_Exercise details_
Write these lines out again with every "brown fuzzy chicken" switched to "speckled hen", and change nothing else. Leave the pictures out.
#### Data rows ####
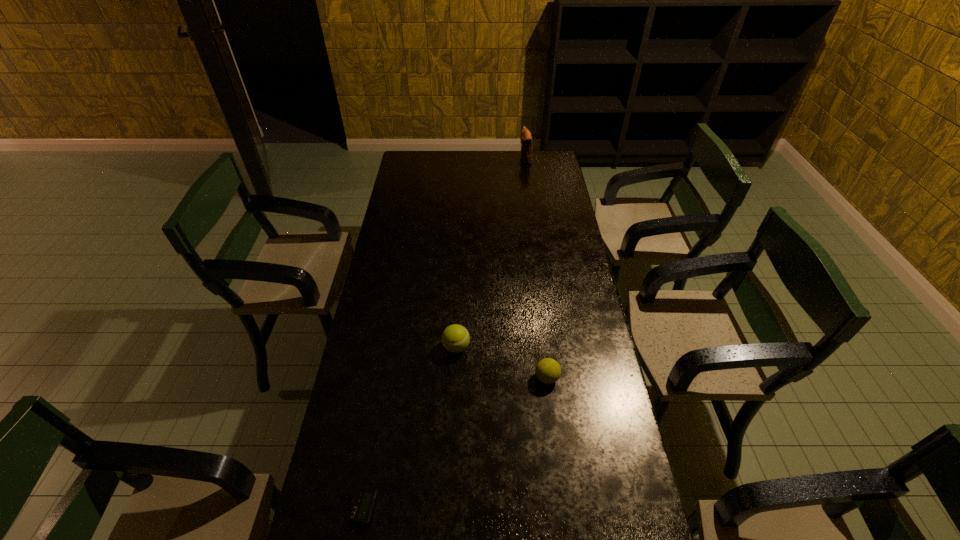
The height and width of the screenshot is (540, 960). What are the coordinates of `object that ranks as the closest to the right tennis ball` in the screenshot? It's located at click(x=455, y=338).

Locate which object is the closest to the leftmost object. Please provide its 2D coordinates. Your answer should be formatted as a tuple, i.e. [(x, y)], where the tuple contains the x and y coordinates of a point satisfying the conditions above.

[(455, 338)]

The width and height of the screenshot is (960, 540). Find the location of `blank space that satisfies the following two spatial constraints: 1. on the open side of the farthest object; 2. on the front side of the nearest object`. blank space that satisfies the following two spatial constraints: 1. on the open side of the farthest object; 2. on the front side of the nearest object is located at coordinates (574, 508).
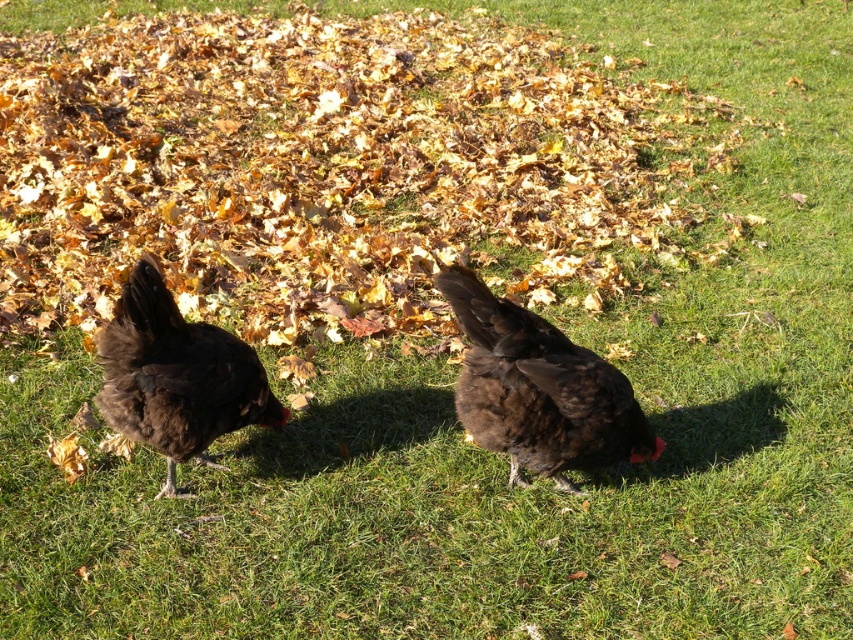
Question: Can you confirm if brown fuzzy chicken at center is thinner than brown fluffy chicken at left?

Choices:
 (A) no
 (B) yes

Answer: (A)

Question: Is brown fuzzy chicken at center above brown fluffy chicken at left?

Choices:
 (A) yes
 (B) no

Answer: (B)

Question: Which point is farther to the camera?

Choices:
 (A) (238, 390)
 (B) (567, 346)

Answer: (A)

Question: Does brown fuzzy chicken at center appear under brown fluffy chicken at left?

Choices:
 (A) no
 (B) yes

Answer: (B)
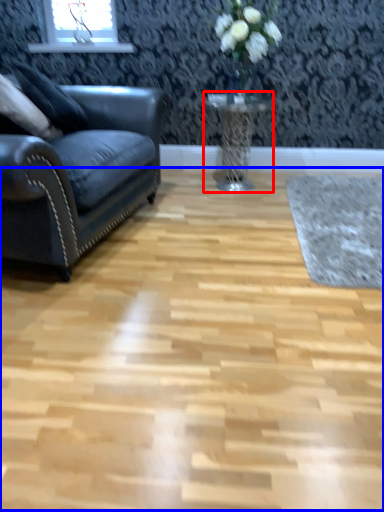
Question: Which point is further to the camera, table (highlighted by a red box) or plain (highlighted by a blue box)?

Choices:
 (A) table
 (B) plain

Answer: (A)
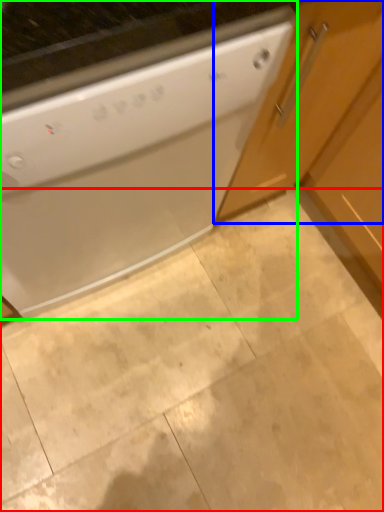
Question: Based on their relative distances, which object is farther from granite (highlighted by a red box)? Choose from cabinetry (highlighted by a blue box) and home appliance (highlighted by a green box).

Choices:
 (A) cabinetry
 (B) home appliance

Answer: (A)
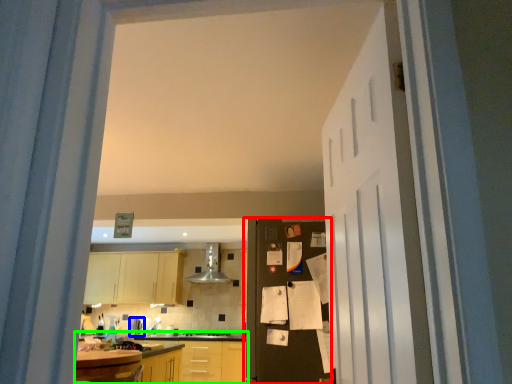
Question: Based on their relative distances, which object is farther from door (highlighted by a red box)? Choose from appliance (highlighted by a blue box) and countertop (highlighted by a green box).

Choices:
 (A) appliance
 (B) countertop

Answer: (A)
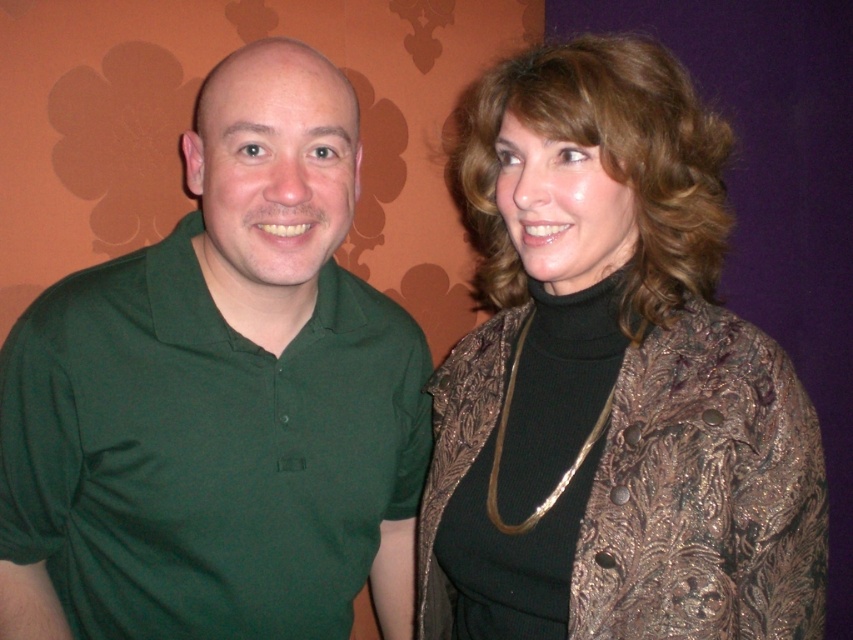
Can you confirm if shiny bronze jacket at center is positioned above green matte shirt at left?

Yes, shiny bronze jacket at center is above green matte shirt at left.

Can you confirm if shiny bronze jacket at center is positioned to the left of green matte shirt at left?

Incorrect, shiny bronze jacket at center is not on the left side of green matte shirt at left.

Is point (799, 547) positioned in front of point (347, 220)?

Yes, point (799, 547) is in front of point (347, 220).

The width and height of the screenshot is (853, 640). Find the location of `shiny bronze jacket at center`. shiny bronze jacket at center is located at coordinates (611, 378).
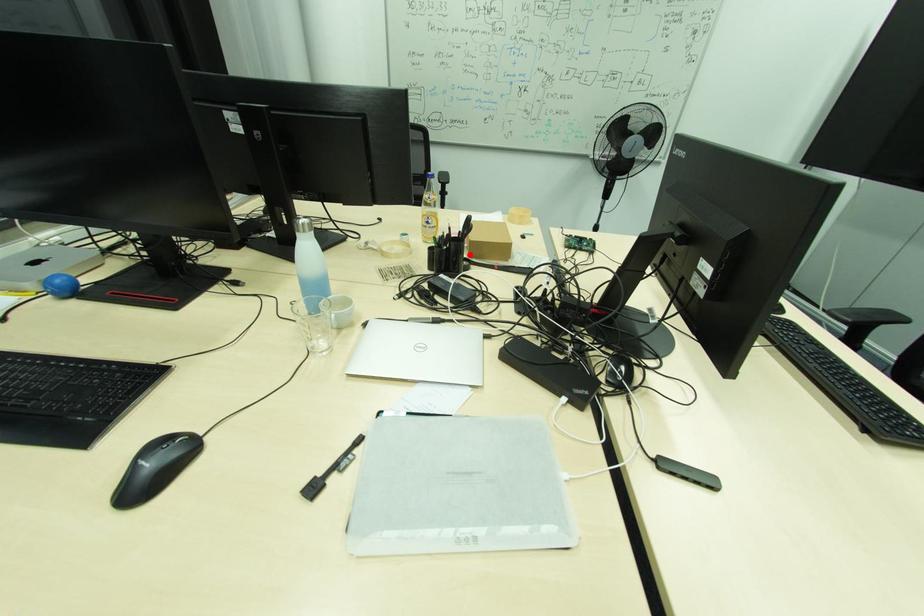
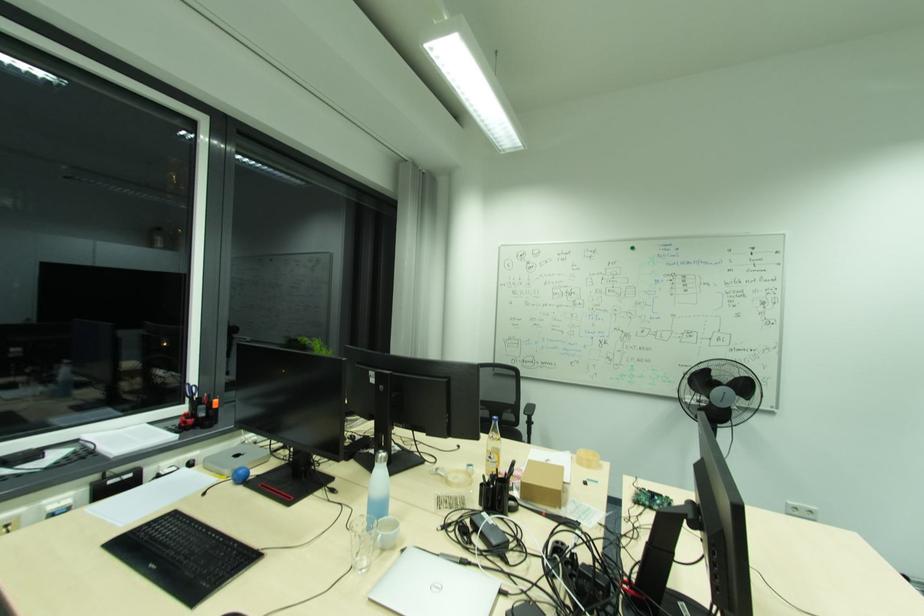
Question: I am providing you with two images of the same scene from different viewpoints. A red point is marked on the first image. Is the red point's position out of view in image 2?

Choices:
 (A) Yes
 (B) No

Answer: (B)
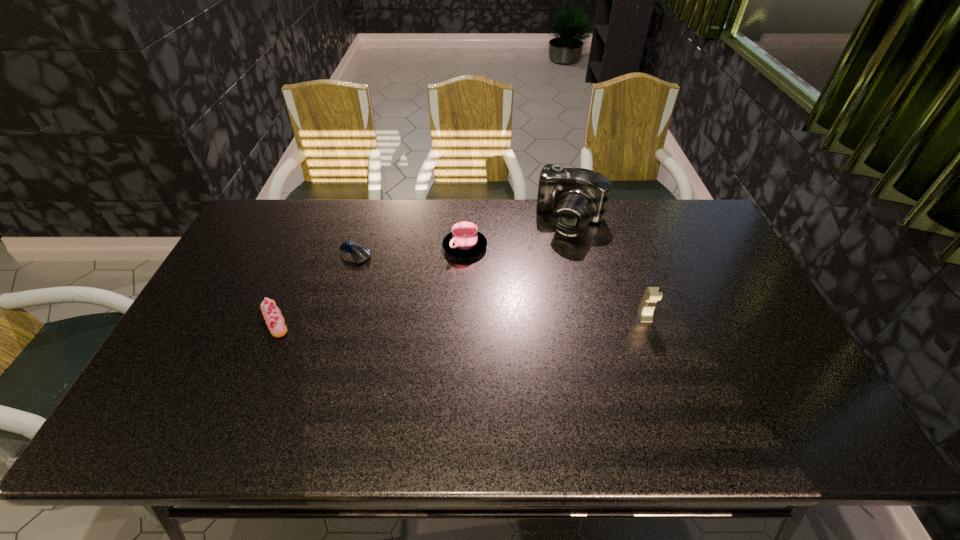
You are a GUI agent. You are given a task and a screenshot of the screen. Output one action in this format:
    pyautogui.click(x=<x>, y=<y>)
    Task: Click on the free space on the desktop that is between the fourth tallest object and the rightmost object and is positioned on the side with the handle of the third tallest object
    This screenshot has height=540, width=960.
    Given the screenshot: What is the action you would take?
    pyautogui.click(x=417, y=319)

Where is `free space on the desktop that is between the leftmost object and the cellular telephone and is positioned on the lens of the second object from right to left`? The image size is (960, 540). free space on the desktop that is between the leftmost object and the cellular telephone and is positioned on the lens of the second object from right to left is located at coordinates (513, 319).

Where is `free spot on the desktop that is between the leftmost object and the rightmost object and is positioned on the button side of the shortest object`? free spot on the desktop that is between the leftmost object and the rightmost object and is positioned on the button side of the shortest object is located at coordinates (450, 319).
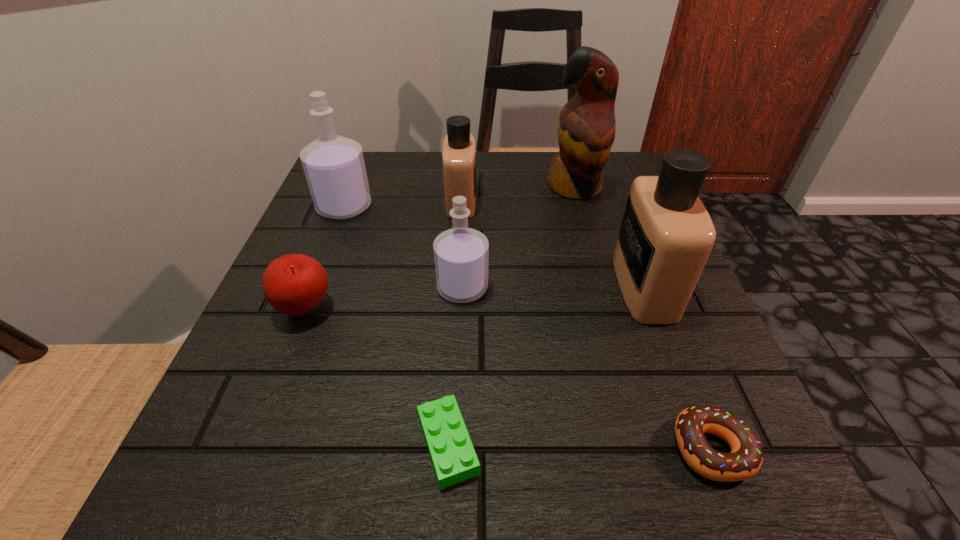
This screenshot has height=540, width=960. In order to click on apple in this screenshot , I will do `click(295, 284)`.

Identify the location of red apple. The height and width of the screenshot is (540, 960). (295, 284).

In order to click on the seventh tallest object in this screenshot , I will do `click(745, 460)`.

The width and height of the screenshot is (960, 540). Find the location of `doughnut`. doughnut is located at coordinates (745, 460).

In order to click on green Lego in this screenshot , I will do `click(454, 459)`.

This screenshot has height=540, width=960. I want to click on Lego, so click(454, 459).

The image size is (960, 540). I want to click on free location located on the face of the tallest object, so click(x=612, y=319).

Locate an element on the screen. The width and height of the screenshot is (960, 540). vacant position located 0.370m on the right of the bigger purple perfume is located at coordinates (547, 207).

The image size is (960, 540). What are the coordinates of `blank space located on the front label of the bigger beige perfume` in the screenshot? It's located at (408, 287).

I want to click on free space located on the front label of the bigger beige perfume, so click(x=485, y=287).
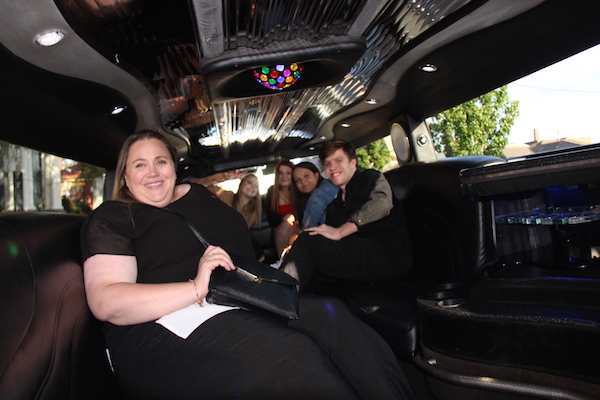
At what (x,y) coordinates should I click in order to perform the action: click on circle lights. Please return your answer as a coordinate pair (x, y). The height and width of the screenshot is (400, 600). Looking at the image, I should click on (54, 36), (120, 109), (430, 67), (374, 99), (347, 125), (325, 137), (182, 159), (313, 148), (187, 169).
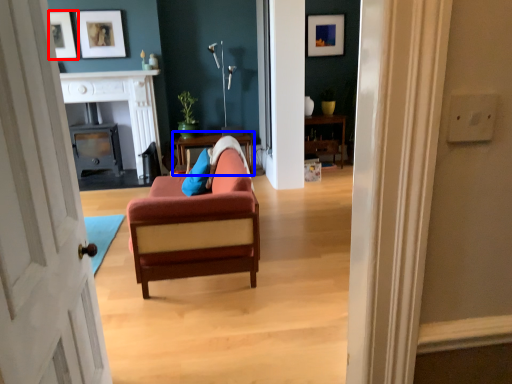
Question: Which object appears closest to the camera in this image, picture frame (highlighted by a red box) or table (highlighted by a blue box)?

Choices:
 (A) picture frame
 (B) table

Answer: (A)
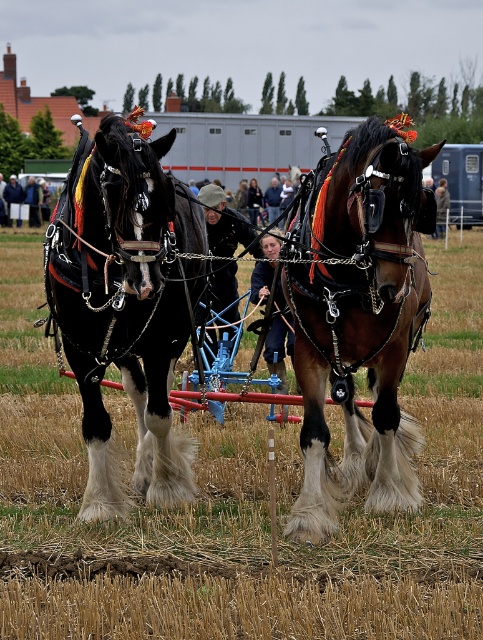
Can you confirm if black glossy horse at left is positioned below dark blue fabric at center?

No.

Between point (139, 300) and point (269, 326), which one is positioned in front?

Point (139, 300)

Locate an element on the screen. This screenshot has height=640, width=483. black glossy horse at left is located at coordinates (127, 301).

In the scene shown: Is brown fluffy hay at center to the right of dark brown leather jacket at center from the viewer's perspective?

Incorrect, brown fluffy hay at center is not on the right side of dark brown leather jacket at center.

Does brown fluffy hay at center appear under dark brown leather jacket at center?

Indeed, brown fluffy hay at center is positioned under dark brown leather jacket at center.

Who is more forward, (418, 545) or (219, 300)?

Positioned in front is point (418, 545).

Identify the location of brown fluffy hay at center. The height and width of the screenshot is (640, 483). (243, 500).

From the picture: Does dark blue fabric at center lie behind smooth blue jeans at center?

No, it is in front of smooth blue jeans at center.

Is dark blue fabric at center to the left of smooth blue jeans at center from the viewer's perspective?

In fact, dark blue fabric at center is to the right of smooth blue jeans at center.

What do you see at coordinates (280, 339) in the screenshot?
I see `dark blue fabric at center` at bounding box center [280, 339].

Image resolution: width=483 pixels, height=640 pixels. In order to click on dark blue fabric at center in this screenshot , I will do `click(280, 339)`.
####
_Result of this task_
The height and width of the screenshot is (540, 960). What are the coordinates of `object that ranks as the closest to the right tennis ball` in the screenshot? It's located at click(x=455, y=338).

Locate which object is the closest to the leftmost object. Please provide its 2D coordinates. Your answer should be formatted as a tuple, i.e. [(x, y)], where the tuple contains the x and y coordinates of a point satisfying the conditions above.

[(455, 338)]

The width and height of the screenshot is (960, 540). Find the location of `blank space that satisfies the following two spatial constraints: 1. on the open side of the farthest object; 2. on the front side of the nearest object`. blank space that satisfies the following two spatial constraints: 1. on the open side of the farthest object; 2. on the front side of the nearest object is located at coordinates (574, 508).
Question: Can you confirm if speckled hen at center is thinner than brown fluffy chicken at left?

Choices:
 (A) no
 (B) yes

Answer: (A)

Question: Is speckled hen at center above brown fluffy chicken at left?

Choices:
 (A) yes
 (B) no

Answer: (B)

Question: Which point is farther to the camera?

Choices:
 (A) (238, 390)
 (B) (567, 346)

Answer: (A)

Question: Does speckled hen at center appear under brown fluffy chicken at left?

Choices:
 (A) no
 (B) yes

Answer: (B)
Question: Which point is further to the camera, table (highlighted by a red box) or plain (highlighted by a blue box)?

Choices:
 (A) table
 (B) plain

Answer: (A)
Question: Based on their relative distances, which object is farther from granite (highlighted by a red box)? Choose from cabinetry (highlighted by a blue box) and home appliance (highlighted by a green box).

Choices:
 (A) cabinetry
 (B) home appliance

Answer: (A)
Question: Based on their relative distances, which object is farther from door (highlighted by a red box)? Choose from appliance (highlighted by a blue box) and countertop (highlighted by a green box).

Choices:
 (A) appliance
 (B) countertop

Answer: (A)
Can you confirm if shiny bronze jacket at center is positioned above green matte shirt at left?

Yes, shiny bronze jacket at center is above green matte shirt at left.

Can you confirm if shiny bronze jacket at center is positioned to the left of green matte shirt at left?

Incorrect, shiny bronze jacket at center is not on the left side of green matte shirt at left.

Is point (799, 547) positioned in front of point (347, 220)?

Yes, point (799, 547) is in front of point (347, 220).

The width and height of the screenshot is (853, 640). Find the location of `shiny bronze jacket at center`. shiny bronze jacket at center is located at coordinates (611, 378).
Question: I am providing you with two images of the same scene from different viewpoints. A red point is marked on the first image. Is the red point's position out of view in image 2?

Choices:
 (A) Yes
 (B) No

Answer: (B)
You are a GUI agent. You are given a task and a screenshot of the screen. Output one action in this format:
    pyautogui.click(x=<x>, y=<y>)
    Task: Click on the free space on the desktop that is between the fourth tallest object and the rightmost object and is positioned on the side with the handle of the third tallest object
    This screenshot has height=540, width=960.
    Given the screenshot: What is the action you would take?
    pyautogui.click(x=417, y=319)

Where is `free space on the desktop that is between the leftmost object and the cellular telephone and is positioned on the lens of the second object from right to left`? The image size is (960, 540). free space on the desktop that is between the leftmost object and the cellular telephone and is positioned on the lens of the second object from right to left is located at coordinates (513, 319).

Where is `free spot on the desktop that is between the leftmost object and the rightmost object and is positioned on the button side of the shortest object`? free spot on the desktop that is between the leftmost object and the rightmost object and is positioned on the button side of the shortest object is located at coordinates (450, 319).
This screenshot has height=540, width=960. In order to click on apple in this screenshot , I will do `click(295, 284)`.

Identify the location of red apple. The height and width of the screenshot is (540, 960). (295, 284).

In order to click on the seventh tallest object in this screenshot , I will do `click(745, 460)`.

The width and height of the screenshot is (960, 540). Find the location of `doughnut`. doughnut is located at coordinates (745, 460).

In order to click on green Lego in this screenshot , I will do `click(454, 459)`.

This screenshot has height=540, width=960. I want to click on Lego, so click(454, 459).

The image size is (960, 540). I want to click on free location located on the face of the tallest object, so click(x=612, y=319).

Locate an element on the screen. The width and height of the screenshot is (960, 540). vacant position located 0.370m on the right of the bigger purple perfume is located at coordinates (547, 207).

The image size is (960, 540). What are the coordinates of `blank space located on the front label of the bigger beige perfume` in the screenshot? It's located at (408, 287).

I want to click on free space located on the front label of the bigger beige perfume, so click(x=485, y=287).
At what (x,y) coordinates should I click in order to perform the action: click on circle lights. Please return your answer as a coordinate pair (x, y). The height and width of the screenshot is (400, 600). Looking at the image, I should click on (54, 36), (120, 109), (430, 67), (374, 99), (347, 125), (325, 137), (182, 159), (313, 148), (187, 169).
Question: Which object appears closest to the camera in this image, picture frame (highlighted by a red box) or table (highlighted by a blue box)?

Choices:
 (A) picture frame
 (B) table

Answer: (A)
Can you confirm if black glossy horse at left is positioned below dark blue fabric at center?

No.

Between point (139, 300) and point (269, 326), which one is positioned in front?

Point (139, 300)

Locate an element on the screen. This screenshot has height=640, width=483. black glossy horse at left is located at coordinates (127, 301).

In the scene shown: Is brown fluffy hay at center to the right of dark brown leather jacket at center from the viewer's perspective?

Incorrect, brown fluffy hay at center is not on the right side of dark brown leather jacket at center.

Does brown fluffy hay at center appear under dark brown leather jacket at center?

Indeed, brown fluffy hay at center is positioned under dark brown leather jacket at center.

Who is more forward, (418, 545) or (219, 300)?

Positioned in front is point (418, 545).

Identify the location of brown fluffy hay at center. The height and width of the screenshot is (640, 483). (243, 500).

From the picture: Does dark blue fabric at center lie behind smooth blue jeans at center?

No, it is in front of smooth blue jeans at center.

Is dark blue fabric at center to the left of smooth blue jeans at center from the viewer's perspective?

In fact, dark blue fabric at center is to the right of smooth blue jeans at center.

What do you see at coordinates (280, 339) in the screenshot?
I see `dark blue fabric at center` at bounding box center [280, 339].

Image resolution: width=483 pixels, height=640 pixels. In order to click on dark blue fabric at center in this screenshot , I will do `click(280, 339)`.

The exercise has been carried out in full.